Object tracking records
▬▬▬

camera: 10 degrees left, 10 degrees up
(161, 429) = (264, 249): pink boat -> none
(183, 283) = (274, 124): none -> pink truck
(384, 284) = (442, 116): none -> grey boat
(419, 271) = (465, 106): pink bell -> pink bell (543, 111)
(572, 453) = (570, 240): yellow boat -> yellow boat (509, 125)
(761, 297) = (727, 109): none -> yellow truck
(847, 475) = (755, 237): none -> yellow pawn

▬▬▬

Repeat all of the records, letter for letter.

camera: 10 degrees left, 10 degrees up
(161, 429) = (264, 249): pink boat -> none
(183, 283) = (274, 124): none -> pink truck
(384, 284) = (442, 116): none -> grey boat
(419, 271) = (465, 106): pink bell -> pink bell (543, 111)
(572, 453) = (570, 240): yellow boat -> yellow boat (509, 125)
(761, 297) = (727, 109): none -> yellow truck
(847, 475) = (755, 237): none -> yellow pawn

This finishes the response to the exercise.